▸ YOUR ASSIGNMENT: Reproduce each of the entries that follow, exactly.

╭─ INPUT FOR THIS TASK

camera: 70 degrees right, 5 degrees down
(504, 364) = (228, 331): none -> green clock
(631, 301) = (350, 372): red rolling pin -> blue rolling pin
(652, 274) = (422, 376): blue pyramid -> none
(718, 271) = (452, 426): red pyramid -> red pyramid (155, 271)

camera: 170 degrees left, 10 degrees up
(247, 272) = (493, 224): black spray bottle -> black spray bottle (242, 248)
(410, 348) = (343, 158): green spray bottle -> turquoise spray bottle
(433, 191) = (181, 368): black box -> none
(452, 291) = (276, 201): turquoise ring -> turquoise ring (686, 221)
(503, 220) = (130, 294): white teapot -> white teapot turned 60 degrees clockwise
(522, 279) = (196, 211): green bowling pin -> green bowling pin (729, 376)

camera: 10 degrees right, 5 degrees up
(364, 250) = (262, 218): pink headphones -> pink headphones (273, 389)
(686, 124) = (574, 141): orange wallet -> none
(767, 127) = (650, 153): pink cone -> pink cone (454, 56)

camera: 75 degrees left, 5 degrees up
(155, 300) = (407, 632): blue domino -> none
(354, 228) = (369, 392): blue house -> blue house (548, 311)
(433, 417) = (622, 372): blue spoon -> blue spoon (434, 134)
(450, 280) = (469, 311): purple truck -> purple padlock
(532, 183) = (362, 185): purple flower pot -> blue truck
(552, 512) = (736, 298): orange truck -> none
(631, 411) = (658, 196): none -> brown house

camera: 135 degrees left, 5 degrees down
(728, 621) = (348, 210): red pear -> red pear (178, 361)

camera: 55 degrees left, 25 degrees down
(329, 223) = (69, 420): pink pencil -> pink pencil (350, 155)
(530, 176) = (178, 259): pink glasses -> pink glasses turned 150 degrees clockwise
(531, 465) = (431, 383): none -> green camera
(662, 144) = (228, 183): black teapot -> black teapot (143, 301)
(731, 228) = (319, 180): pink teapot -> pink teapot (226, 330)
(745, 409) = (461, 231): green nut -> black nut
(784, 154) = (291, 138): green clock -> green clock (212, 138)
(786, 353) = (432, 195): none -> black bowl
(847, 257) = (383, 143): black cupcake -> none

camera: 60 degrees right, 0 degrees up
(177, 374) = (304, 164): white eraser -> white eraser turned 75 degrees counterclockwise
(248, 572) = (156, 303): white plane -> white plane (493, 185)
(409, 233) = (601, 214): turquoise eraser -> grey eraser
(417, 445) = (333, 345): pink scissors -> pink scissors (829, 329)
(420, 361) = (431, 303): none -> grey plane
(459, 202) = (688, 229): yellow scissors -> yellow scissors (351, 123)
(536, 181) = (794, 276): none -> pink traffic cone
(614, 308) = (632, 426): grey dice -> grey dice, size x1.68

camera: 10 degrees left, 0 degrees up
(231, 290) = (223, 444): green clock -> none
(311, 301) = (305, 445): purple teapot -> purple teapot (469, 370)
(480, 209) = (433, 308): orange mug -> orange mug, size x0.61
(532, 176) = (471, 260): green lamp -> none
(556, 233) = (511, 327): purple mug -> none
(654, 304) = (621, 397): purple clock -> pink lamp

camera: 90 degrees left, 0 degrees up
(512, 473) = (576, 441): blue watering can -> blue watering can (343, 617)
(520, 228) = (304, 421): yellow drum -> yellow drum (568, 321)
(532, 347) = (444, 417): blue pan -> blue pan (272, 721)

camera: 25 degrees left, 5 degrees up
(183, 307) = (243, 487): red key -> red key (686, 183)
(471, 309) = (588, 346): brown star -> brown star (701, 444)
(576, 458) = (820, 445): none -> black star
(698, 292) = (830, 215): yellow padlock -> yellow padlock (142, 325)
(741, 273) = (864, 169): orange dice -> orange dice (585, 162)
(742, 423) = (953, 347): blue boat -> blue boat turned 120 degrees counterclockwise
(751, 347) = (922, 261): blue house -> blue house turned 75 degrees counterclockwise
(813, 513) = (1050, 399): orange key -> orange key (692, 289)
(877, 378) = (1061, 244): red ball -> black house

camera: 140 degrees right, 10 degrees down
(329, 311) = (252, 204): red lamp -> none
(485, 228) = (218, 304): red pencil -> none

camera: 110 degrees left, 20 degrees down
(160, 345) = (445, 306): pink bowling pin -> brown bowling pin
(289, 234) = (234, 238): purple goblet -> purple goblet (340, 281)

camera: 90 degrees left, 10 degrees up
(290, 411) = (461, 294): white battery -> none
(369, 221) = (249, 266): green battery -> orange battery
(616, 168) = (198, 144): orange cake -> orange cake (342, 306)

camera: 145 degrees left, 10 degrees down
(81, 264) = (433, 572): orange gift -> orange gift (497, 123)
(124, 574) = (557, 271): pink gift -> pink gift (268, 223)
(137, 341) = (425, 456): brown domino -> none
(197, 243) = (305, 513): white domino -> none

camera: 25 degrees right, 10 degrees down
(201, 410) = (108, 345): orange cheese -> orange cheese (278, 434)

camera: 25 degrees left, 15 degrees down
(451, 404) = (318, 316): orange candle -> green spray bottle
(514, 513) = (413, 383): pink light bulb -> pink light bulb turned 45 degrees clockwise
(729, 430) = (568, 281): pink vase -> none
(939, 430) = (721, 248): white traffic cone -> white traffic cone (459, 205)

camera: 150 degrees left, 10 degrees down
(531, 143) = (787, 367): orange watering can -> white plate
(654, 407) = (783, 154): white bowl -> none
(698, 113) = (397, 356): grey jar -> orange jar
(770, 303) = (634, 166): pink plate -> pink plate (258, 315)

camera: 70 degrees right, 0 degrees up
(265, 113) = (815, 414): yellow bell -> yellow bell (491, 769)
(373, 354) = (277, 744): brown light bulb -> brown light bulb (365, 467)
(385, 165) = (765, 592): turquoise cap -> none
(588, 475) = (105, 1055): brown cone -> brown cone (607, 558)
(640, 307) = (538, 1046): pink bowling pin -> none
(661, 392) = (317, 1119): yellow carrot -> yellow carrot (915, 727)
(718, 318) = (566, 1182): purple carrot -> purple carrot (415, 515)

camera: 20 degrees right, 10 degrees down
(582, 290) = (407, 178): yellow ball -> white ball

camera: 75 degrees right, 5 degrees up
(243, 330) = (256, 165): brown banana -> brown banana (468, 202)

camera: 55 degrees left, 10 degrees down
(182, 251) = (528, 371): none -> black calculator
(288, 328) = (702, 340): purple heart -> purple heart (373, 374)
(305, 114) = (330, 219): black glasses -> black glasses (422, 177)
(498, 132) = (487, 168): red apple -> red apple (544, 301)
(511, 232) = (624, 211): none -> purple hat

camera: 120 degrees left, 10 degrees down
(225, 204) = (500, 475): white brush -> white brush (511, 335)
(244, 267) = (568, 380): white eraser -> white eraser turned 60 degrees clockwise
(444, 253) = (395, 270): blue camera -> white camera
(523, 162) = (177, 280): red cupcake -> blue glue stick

╰─

▸ TASK OUTPUT:
camera: 70 degrees right, 5 degrees down
(504, 364) = (228, 331): none -> green clock
(631, 301) = (350, 372): red rolling pin -> blue rolling pin
(652, 274) = (422, 376): blue pyramid -> none
(718, 271) = (452, 426): red pyramid -> red pyramid (155, 271)

camera: 170 degrees left, 10 degrees up
(247, 272) = (493, 224): black spray bottle -> black spray bottle (242, 248)
(410, 348) = (343, 158): green spray bottle -> turquoise spray bottle
(433, 191) = (181, 368): black box -> none
(452, 291) = (276, 201): turquoise ring -> turquoise ring (686, 221)
(503, 220) = (130, 294): white teapot -> white teapot turned 60 degrees clockwise
(522, 279) = (196, 211): green bowling pin -> green bowling pin (729, 376)

camera: 10 degrees right, 5 degrees up
(364, 250) = (262, 218): pink headphones -> pink headphones (273, 389)
(686, 124) = (574, 141): orange wallet -> none
(767, 127) = (650, 153): pink cone -> pink cone (454, 56)

camera: 75 degrees left, 5 degrees up
(155, 300) = (407, 632): blue domino -> none
(354, 228) = (369, 392): blue house -> blue house (548, 311)
(433, 417) = (622, 372): blue spoon -> blue spoon (434, 134)
(450, 280) = (469, 311): purple truck -> purple padlock
(532, 183) = (362, 185): purple flower pot -> blue truck
(552, 512) = (736, 298): orange truck -> none
(631, 411) = (658, 196): none -> brown house

camera: 135 degrees left, 5 degrees down
(728, 621) = (348, 210): red pear -> red pear (178, 361)

camera: 55 degrees left, 25 degrees down
(329, 223) = (69, 420): pink pencil -> pink pencil (350, 155)
(530, 176) = (178, 259): pink glasses -> pink glasses turned 150 degrees clockwise
(531, 465) = (431, 383): none -> green camera
(662, 144) = (228, 183): black teapot -> black teapot (143, 301)
(731, 228) = (319, 180): pink teapot -> pink teapot (226, 330)
(745, 409) = (461, 231): green nut -> black nut
(784, 154) = (291, 138): green clock -> green clock (212, 138)
(786, 353) = (432, 195): none -> black bowl
(847, 257) = (383, 143): black cupcake -> none

camera: 60 degrees right, 0 degrees up
(177, 374) = (304, 164): white eraser -> white eraser turned 75 degrees counterclockwise
(248, 572) = (156, 303): white plane -> white plane (493, 185)
(409, 233) = (601, 214): turquoise eraser -> grey eraser
(417, 445) = (333, 345): pink scissors -> pink scissors (829, 329)
(420, 361) = (431, 303): none -> grey plane
(459, 202) = (688, 229): yellow scissors -> yellow scissors (351, 123)
(536, 181) = (794, 276): none -> pink traffic cone
(614, 308) = (632, 426): grey dice -> grey dice, size x1.68

camera: 10 degrees left, 0 degrees up
(231, 290) = (223, 444): green clock -> none
(311, 301) = (305, 445): purple teapot -> purple teapot (469, 370)
(480, 209) = (433, 308): orange mug -> orange mug, size x0.61
(532, 176) = (471, 260): green lamp -> none
(556, 233) = (511, 327): purple mug -> none
(654, 304) = (621, 397): purple clock -> pink lamp

camera: 90 degrees left, 0 degrees up
(512, 473) = (576, 441): blue watering can -> blue watering can (343, 617)
(520, 228) = (304, 421): yellow drum -> yellow drum (568, 321)
(532, 347) = (444, 417): blue pan -> blue pan (272, 721)

camera: 25 degrees left, 5 degrees up
(183, 307) = (243, 487): red key -> red key (686, 183)
(471, 309) = (588, 346): brown star -> brown star (701, 444)
(576, 458) = (820, 445): none -> black star
(698, 292) = (830, 215): yellow padlock -> yellow padlock (142, 325)
(741, 273) = (864, 169): orange dice -> orange dice (585, 162)
(742, 423) = (953, 347): blue boat -> blue boat turned 120 degrees counterclockwise
(751, 347) = (922, 261): blue house -> blue house turned 75 degrees counterclockwise
(813, 513) = (1050, 399): orange key -> orange key (692, 289)
(877, 378) = (1061, 244): red ball -> black house

camera: 140 degrees right, 10 degrees down
(329, 311) = (252, 204): red lamp -> none
(485, 228) = (218, 304): red pencil -> none

camera: 110 degrees left, 20 degrees down
(160, 345) = (445, 306): pink bowling pin -> brown bowling pin
(289, 234) = (234, 238): purple goblet -> purple goblet (340, 281)

camera: 90 degrees left, 10 degrees up
(290, 411) = (461, 294): white battery -> none
(369, 221) = (249, 266): green battery -> orange battery
(616, 168) = (198, 144): orange cake -> orange cake (342, 306)

camera: 145 degrees left, 10 degrees down
(81, 264) = (433, 572): orange gift -> orange gift (497, 123)
(124, 574) = (557, 271): pink gift -> pink gift (268, 223)
(137, 341) = (425, 456): brown domino -> none
(197, 243) = (305, 513): white domino -> none

camera: 25 degrees right, 10 degrees down
(201, 410) = (108, 345): orange cheese -> orange cheese (278, 434)

camera: 25 degrees left, 15 degrees down
(451, 404) = (318, 316): orange candle -> green spray bottle
(514, 513) = (413, 383): pink light bulb -> pink light bulb turned 45 degrees clockwise
(729, 430) = (568, 281): pink vase -> none
(939, 430) = (721, 248): white traffic cone -> white traffic cone (459, 205)

camera: 150 degrees left, 10 degrees down
(531, 143) = (787, 367): orange watering can -> white plate
(654, 407) = (783, 154): white bowl -> none
(698, 113) = (397, 356): grey jar -> orange jar
(770, 303) = (634, 166): pink plate -> pink plate (258, 315)

camera: 70 degrees right, 0 degrees up
(265, 113) = (815, 414): yellow bell -> yellow bell (491, 769)
(373, 354) = (277, 744): brown light bulb -> brown light bulb (365, 467)
(385, 165) = (765, 592): turquoise cap -> none
(588, 475) = (105, 1055): brown cone -> brown cone (607, 558)
(640, 307) = (538, 1046): pink bowling pin -> none
(661, 392) = (317, 1119): yellow carrot -> yellow carrot (915, 727)
(718, 318) = (566, 1182): purple carrot -> purple carrot (415, 515)

camera: 20 degrees right, 10 degrees down
(582, 290) = (407, 178): yellow ball -> white ball

camera: 75 degrees right, 5 degrees up
(243, 330) = (256, 165): brown banana -> brown banana (468, 202)

camera: 55 degrees left, 10 degrees down
(182, 251) = (528, 371): none -> black calculator
(288, 328) = (702, 340): purple heart -> purple heart (373, 374)
(305, 114) = (330, 219): black glasses -> black glasses (422, 177)
(498, 132) = (487, 168): red apple -> red apple (544, 301)
(511, 232) = (624, 211): none -> purple hat

camera: 120 degrees left, 10 degrees down
(225, 204) = (500, 475): white brush -> white brush (511, 335)
(244, 267) = (568, 380): white eraser -> white eraser turned 60 degrees clockwise
(444, 253) = (395, 270): blue camera -> white camera
(523, 162) = (177, 280): red cupcake -> blue glue stick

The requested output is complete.